Reproduce every one of the entries below verbatim, leaving out the pictures.

• [Stored data entries]:
=-=-=-=-=

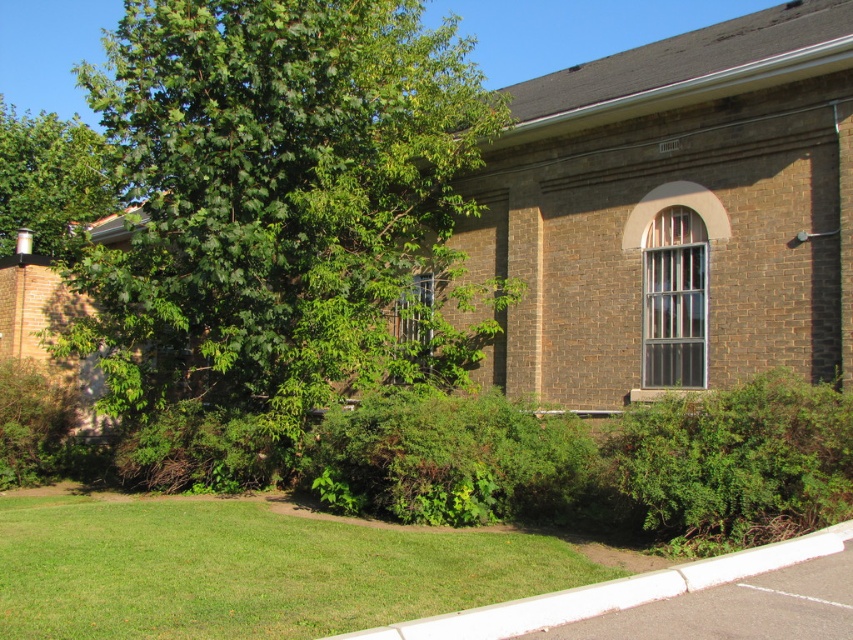
Which is more to the left, green leafy bush at lower right or green leafy bush at center?

Positioned to the left is green leafy bush at center.

Locate an element on the screen. The image size is (853, 640). green leafy bush at lower right is located at coordinates (735, 464).

Who is more distant from viewer, (252, 515) or (698, 579)?

Point (252, 515)

Is green grass at lower center above white concrete curb at lower center?

Incorrect, green grass at lower center is not positioned above white concrete curb at lower center.

Who is more distant from viewer, (x=239, y=592) or (x=833, y=538)?

Positioned behind is point (x=833, y=538).

You are a GUI agent. You are given a task and a screenshot of the screen. Output one action in this format:
    pyautogui.click(x=<x>, y=<y>)
    Task: Click on the green grass at lower center
    
    Given the screenshot: What is the action you would take?
    pyautogui.click(x=248, y=570)

Who is higher up, green grass at lower center or green leafy bush at center?

green leafy bush at center is higher up.

What do you see at coordinates (248, 570) in the screenshot? I see `green grass at lower center` at bounding box center [248, 570].

Measure the distance between point (502, 547) and camera.

7.51 meters

Where is `green grass at lower center`? Image resolution: width=853 pixels, height=640 pixels. green grass at lower center is located at coordinates (248, 570).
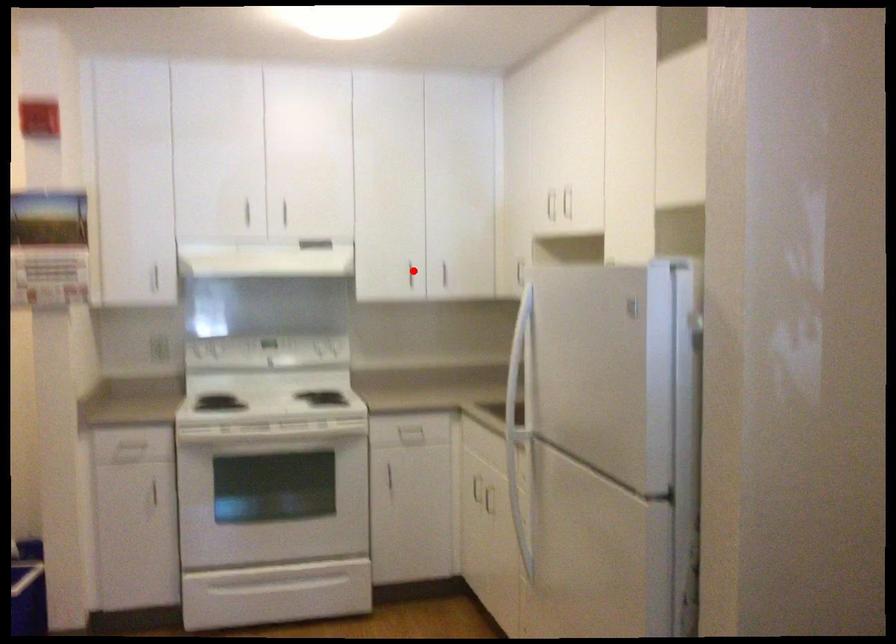
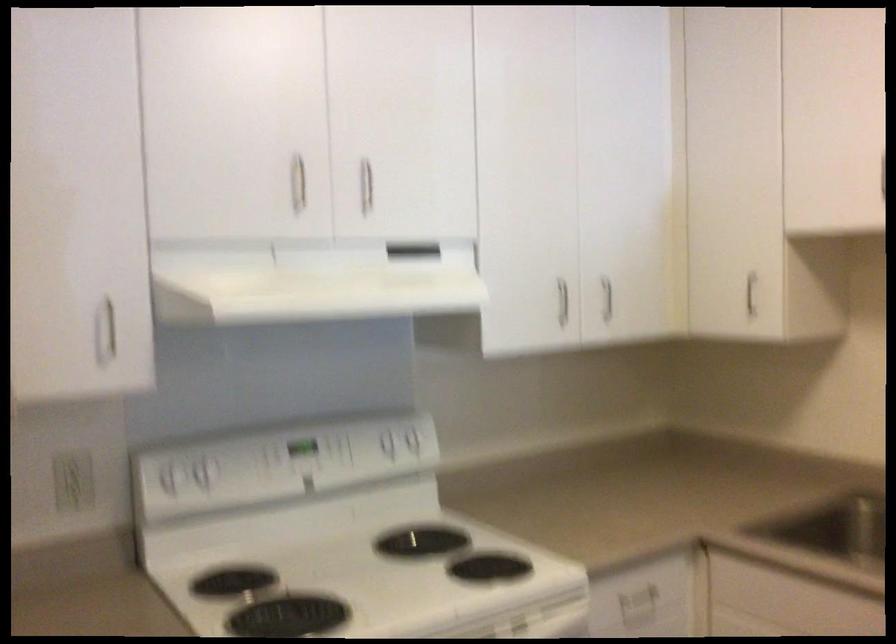
The point at the highlighted location is marked in the first image. Where is the corresponding point in the second image?

(562, 301)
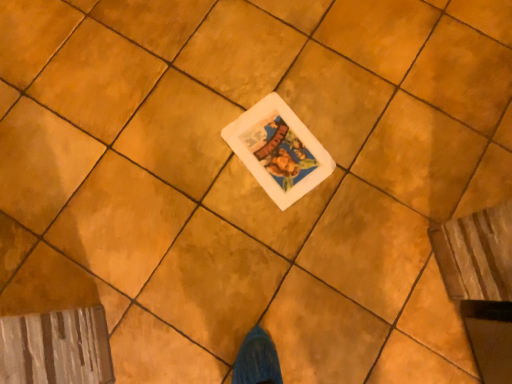
This screenshot has height=384, width=512. What are the coordinates of `empty space that is ontop of white matte comic book at center` in the screenshot? It's located at (278, 149).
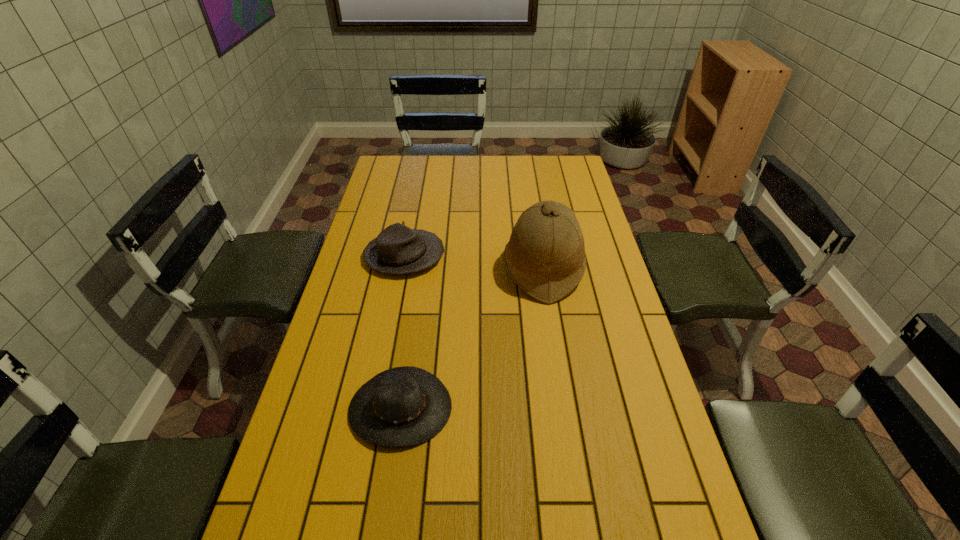
Image resolution: width=960 pixels, height=540 pixels. In order to click on the rightmost hat in this screenshot , I will do `click(545, 256)`.

Image resolution: width=960 pixels, height=540 pixels. I want to click on the rightmost object, so click(x=545, y=256).

I want to click on the nearest hat, so click(403, 406).

Find the location of a particular element. This screenshot has height=540, width=960. free space located on the front-facing side of the tallest object is located at coordinates (483, 268).

Find the location of a particular element. free space located on the front-facing side of the tallest object is located at coordinates (385, 268).

Locate an element on the screen. The width and height of the screenshot is (960, 540). vacant region located 0.100m on the front-facing side of the tallest object is located at coordinates (474, 268).

You are a GUI agent. You are given a task and a screenshot of the screen. Output one action in this format:
    pyautogui.click(x=<x>, y=<y>)
    Task: Click on the vacant space located on the front-facing side of the nearest object
    
    Given the screenshot: What is the action you would take?
    pyautogui.click(x=387, y=500)

This screenshot has width=960, height=540. In order to click on object that is at the right edge in this screenshot , I will do `click(545, 256)`.

This screenshot has width=960, height=540. In the image, there is a desktop. In order to click on vacant region at the far edge in this screenshot , I will do `click(457, 156)`.

Where is `vacant point at the left edge`? The image size is (960, 540). vacant point at the left edge is located at coordinates (402, 195).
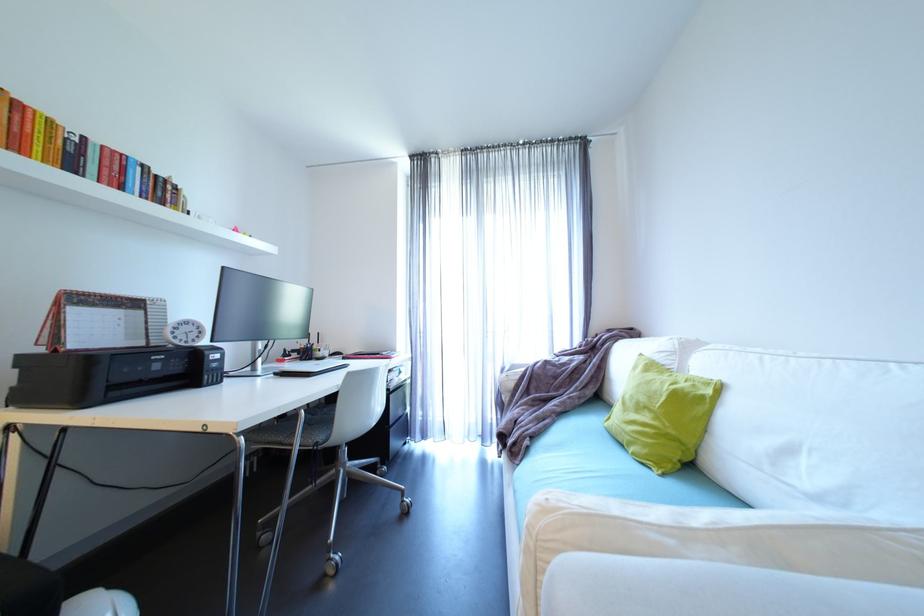
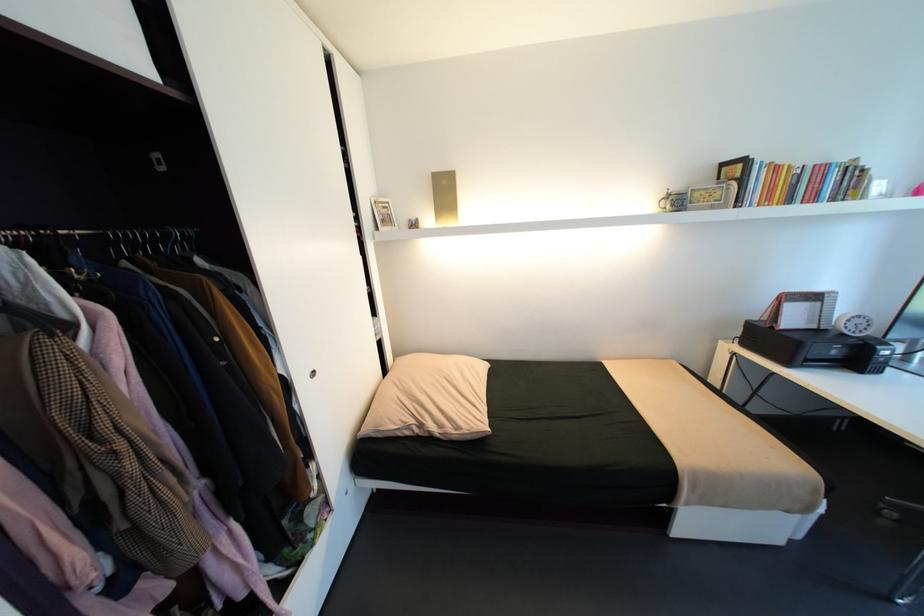
Find the pixel in the second image that matches point 64,351 in the first image.

(779, 328)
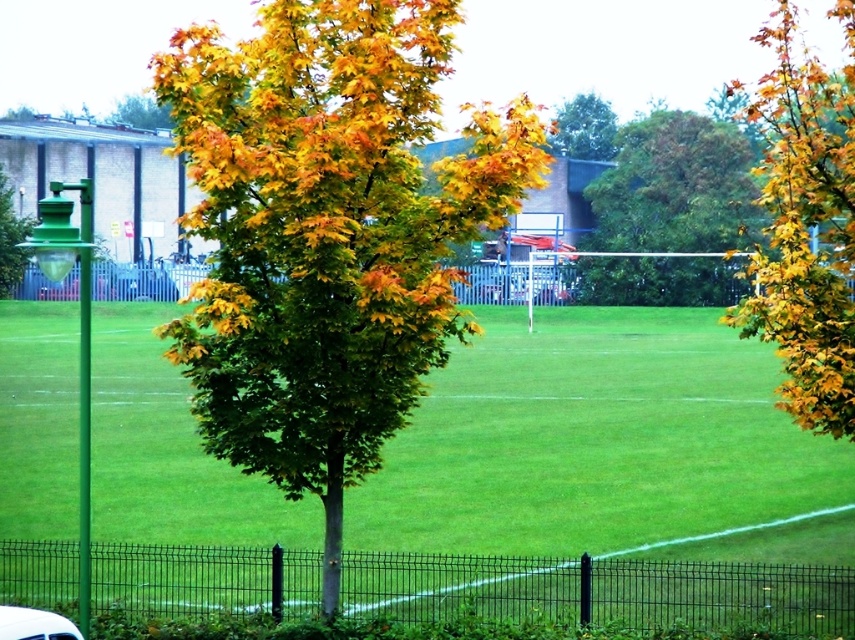
Looking at this image, you are standing on the volleyball court and notice the green grass at center and the green leafy tree at upper center. Which object is positioned to the left of the other?

The green grass at center is to the left of green leafy tree at upper center.

You are planning to set up a picnic blanket in the green grass at center. Considering the size of the green leafy tree at upper center, will the tree provide sufficient shade for your picnic blanket? Please explain your reasoning based on the scene description.

The green grass at center is larger in size than the green leafy tree at upper center. Since the grass area is bigger, the tree might not cast enough shade to fully cover the picnic blanket. Therefore, the shade provided by the tree may be insufficient for the entire picnic area.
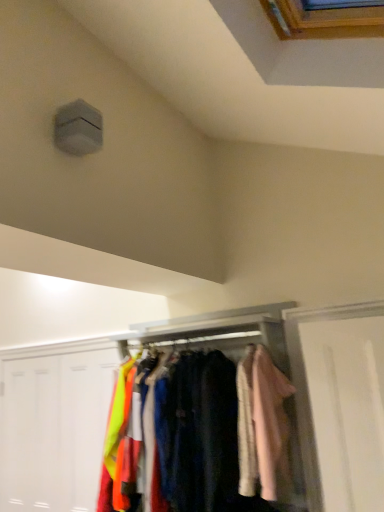
Question: Is light pink fabric coat at right further to camera compared to neon yellow fabric at lower left, marked as the second door in a left-to-right arrangement?

Choices:
 (A) yes
 (B) no

Answer: (B)

Question: Does light pink fabric coat at right have a greater width compared to neon yellow fabric at lower left, marked as the second door in a left-to-right arrangement?

Choices:
 (A) no
 (B) yes

Answer: (B)

Question: Does light pink fabric coat at right have a lesser width compared to neon yellow fabric at lower left, placed as the first door when sorted from right to left?

Choices:
 (A) yes
 (B) no

Answer: (B)

Question: Is light pink fabric coat at right to the left of neon yellow fabric at lower left, marked as the second door in a left-to-right arrangement, from the viewer's perspective?

Choices:
 (A) yes
 (B) no

Answer: (B)

Question: From a real-world perspective, is light pink fabric coat at right below neon yellow fabric at lower left, marked as the second door in a left-to-right arrangement?

Choices:
 (A) no
 (B) yes

Answer: (A)

Question: From a real-world perspective, is velvet fabric shirts at center positioned above or below white matte door at lower left, which is the second door in right-to-left order?

Choices:
 (A) above
 (B) below

Answer: (B)

Question: Is point (150, 448) positioned closer to the camera than point (44, 486)?

Choices:
 (A) farther
 (B) closer

Answer: (B)

Question: From the image's perspective, relative to white matte door at lower left, which is the second door in right-to-left order, is velvet fabric shirts at center above or below?

Choices:
 (A) above
 (B) below

Answer: (A)

Question: Is velvet fabric shirts at center to the left or to the right of white matte door at lower left, which is the second door in right-to-left order, in the image?

Choices:
 (A) right
 (B) left

Answer: (A)

Question: In terms of width, does light pink fabric coat at right look wider or thinner when compared to neon yellow fabric at lower left, placed as the first door when sorted from right to left?

Choices:
 (A) thin
 (B) wide

Answer: (B)

Question: Considering their positions, is light pink fabric coat at right located in front of or behind neon yellow fabric at lower left, placed as the first door when sorted from right to left?

Choices:
 (A) front
 (B) behind

Answer: (A)

Question: Looking at the image, does light pink fabric coat at right seem bigger or smaller compared to neon yellow fabric at lower left, marked as the second door in a left-to-right arrangement?

Choices:
 (A) small
 (B) big

Answer: (B)

Question: From a real-world perspective, is light pink fabric coat at right above or below neon yellow fabric at lower left, marked as the second door in a left-to-right arrangement?

Choices:
 (A) above
 (B) below

Answer: (A)

Question: Considering the positions of velvet fabric shirts at center and neon yellow fabric at lower left, placed as the first door when sorted from right to left, in the image, is velvet fabric shirts at center bigger or smaller than neon yellow fabric at lower left, placed as the first door when sorted from right to left,?

Choices:
 (A) big
 (B) small

Answer: (A)

Question: Is velvet fabric shirts at center in front of or behind neon yellow fabric at lower left, marked as the second door in a left-to-right arrangement, in the image?

Choices:
 (A) behind
 (B) front

Answer: (B)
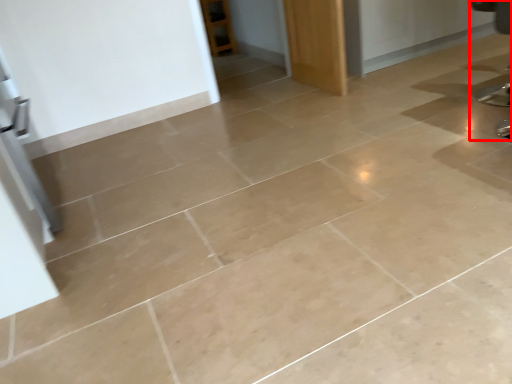
Question: Where is swivel chair (annotated by the red box) located in relation to door in the image?

Choices:
 (A) right
 (B) left

Answer: (A)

=-=-=-=-=

• [RESULT OF THIS EXERCISE]:
Which is more to the left, green leafy bush at lower right or green leafy bush at center?

Positioned to the left is green leafy bush at center.

Locate an element on the screen. The image size is (853, 640). green leafy bush at lower right is located at coordinates (735, 464).

Who is more distant from viewer, (252, 515) or (698, 579)?

Point (252, 515)

Is green grass at lower center above white concrete curb at lower center?

Incorrect, green grass at lower center is not positioned above white concrete curb at lower center.

Who is more distant from viewer, (x=239, y=592) or (x=833, y=538)?

Positioned behind is point (x=833, y=538).

You are a GUI agent. You are given a task and a screenshot of the screen. Output one action in this format:
    pyautogui.click(x=<x>, y=<y>)
    Task: Click on the green grass at lower center
    
    Given the screenshot: What is the action you would take?
    pyautogui.click(x=248, y=570)

Who is higher up, green grass at lower center or green leafy bush at center?

green leafy bush at center is higher up.

What do you see at coordinates (248, 570) in the screenshot? I see `green grass at lower center` at bounding box center [248, 570].

Measure the distance between point (502, 547) and camera.

7.51 meters

Where is `green grass at lower center`? Image resolution: width=853 pixels, height=640 pixels. green grass at lower center is located at coordinates (248, 570).
The point at the highlighted location is marked in the first image. Where is the corresponding point in the second image?

(562, 301)
This screenshot has height=384, width=512. What are the coordinates of `empty space that is ontop of white matte comic book at center` in the screenshot? It's located at (278, 149).
Image resolution: width=960 pixels, height=540 pixels. In order to click on the rightmost hat in this screenshot , I will do `click(545, 256)`.

Image resolution: width=960 pixels, height=540 pixels. I want to click on the rightmost object, so click(x=545, y=256).

I want to click on the nearest hat, so click(403, 406).

Find the location of a particular element. This screenshot has height=540, width=960. free space located on the front-facing side of the tallest object is located at coordinates (483, 268).

Find the location of a particular element. free space located on the front-facing side of the tallest object is located at coordinates (385, 268).

Locate an element on the screen. The width and height of the screenshot is (960, 540). vacant region located 0.100m on the front-facing side of the tallest object is located at coordinates (474, 268).

You are a GUI agent. You are given a task and a screenshot of the screen. Output one action in this format:
    pyautogui.click(x=<x>, y=<y>)
    Task: Click on the vacant space located on the front-facing side of the nearest object
    
    Given the screenshot: What is the action you would take?
    pyautogui.click(x=387, y=500)

This screenshot has width=960, height=540. In order to click on object that is at the right edge in this screenshot , I will do `click(545, 256)`.

This screenshot has width=960, height=540. In the image, there is a desktop. In order to click on vacant region at the far edge in this screenshot , I will do `click(457, 156)`.

Where is `vacant point at the left edge`? The image size is (960, 540). vacant point at the left edge is located at coordinates (402, 195).
Find the pixel in the second image that matches point 64,351 in the first image.

(779, 328)
Looking at this image, you are standing on the volleyball court and notice the green grass at center and the green leafy tree at upper center. Which object is positioned to the left of the other?

The green grass at center is to the left of green leafy tree at upper center.

You are planning to set up a picnic blanket in the green grass at center. Considering the size of the green leafy tree at upper center, will the tree provide sufficient shade for your picnic blanket? Please explain your reasoning based on the scene description.

The green grass at center is larger in size than the green leafy tree at upper center. Since the grass area is bigger, the tree might not cast enough shade to fully cover the picnic blanket. Therefore, the shade provided by the tree may be insufficient for the entire picnic area.
Question: Is light pink fabric coat at right further to camera compared to neon yellow fabric at lower left, marked as the second door in a left-to-right arrangement?

Choices:
 (A) yes
 (B) no

Answer: (B)

Question: Does light pink fabric coat at right have a greater width compared to neon yellow fabric at lower left, marked as the second door in a left-to-right arrangement?

Choices:
 (A) no
 (B) yes

Answer: (B)

Question: Does light pink fabric coat at right have a lesser width compared to neon yellow fabric at lower left, placed as the first door when sorted from right to left?

Choices:
 (A) yes
 (B) no

Answer: (B)

Question: Is light pink fabric coat at right to the left of neon yellow fabric at lower left, marked as the second door in a left-to-right arrangement, from the viewer's perspective?

Choices:
 (A) yes
 (B) no

Answer: (B)

Question: From a real-world perspective, is light pink fabric coat at right below neon yellow fabric at lower left, marked as the second door in a left-to-right arrangement?

Choices:
 (A) no
 (B) yes

Answer: (A)

Question: From a real-world perspective, is velvet fabric shirts at center positioned above or below white matte door at lower left, which is the second door in right-to-left order?

Choices:
 (A) above
 (B) below

Answer: (B)

Question: Is point (150, 448) positioned closer to the camera than point (44, 486)?

Choices:
 (A) farther
 (B) closer

Answer: (B)

Question: From the image's perspective, relative to white matte door at lower left, which is the second door in right-to-left order, is velvet fabric shirts at center above or below?

Choices:
 (A) above
 (B) below

Answer: (A)

Question: Is velvet fabric shirts at center to the left or to the right of white matte door at lower left, which is the second door in right-to-left order, in the image?

Choices:
 (A) right
 (B) left

Answer: (A)

Question: In terms of width, does light pink fabric coat at right look wider or thinner when compared to neon yellow fabric at lower left, placed as the first door when sorted from right to left?

Choices:
 (A) thin
 (B) wide

Answer: (B)

Question: Considering their positions, is light pink fabric coat at right located in front of or behind neon yellow fabric at lower left, placed as the first door when sorted from right to left?

Choices:
 (A) front
 (B) behind

Answer: (A)

Question: Looking at the image, does light pink fabric coat at right seem bigger or smaller compared to neon yellow fabric at lower left, marked as the second door in a left-to-right arrangement?

Choices:
 (A) small
 (B) big

Answer: (B)

Question: From a real-world perspective, is light pink fabric coat at right above or below neon yellow fabric at lower left, marked as the second door in a left-to-right arrangement?

Choices:
 (A) above
 (B) below

Answer: (A)

Question: Considering the positions of velvet fabric shirts at center and neon yellow fabric at lower left, placed as the first door when sorted from right to left, in the image, is velvet fabric shirts at center bigger or smaller than neon yellow fabric at lower left, placed as the first door when sorted from right to left,?

Choices:
 (A) big
 (B) small

Answer: (A)

Question: Is velvet fabric shirts at center in front of or behind neon yellow fabric at lower left, marked as the second door in a left-to-right arrangement, in the image?

Choices:
 (A) behind
 (B) front

Answer: (B)
Question: Where is swivel chair (annotated by the red box) located in relation to door in the image?

Choices:
 (A) right
 (B) left

Answer: (A)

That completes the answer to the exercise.